┌──

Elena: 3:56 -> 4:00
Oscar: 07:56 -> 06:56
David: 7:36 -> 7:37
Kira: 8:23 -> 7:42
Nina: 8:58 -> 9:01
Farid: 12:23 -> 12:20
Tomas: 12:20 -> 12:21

└──

▶ **OPDRACHT**: Zet alle bovenstaande gegevens om in een Markdown-tabel met de kolommen "Nummer" en "Regel", waarbij elke regel een eigen rij met een volgnummer krijgt. Laat lege regels weg.

▶ **ANTWOORD OP OPDRACHT**:
| Nummer | Regel |
|---|---|
| 1 | Elena: 3:56 -> 4:00 |
| 2 | Oscar: 07:56 -> 06:56 |
| 3 | David: 7:36 -> 7:37 |
| 4 | Kira: 8:23 -> 7:42 |
| 5 | Nina: 8:58 -> 9:01 |
| 6 | Farid: 12:23 -> 12:20 |
| 7 | Tomas: 12:20 -> 12:21 |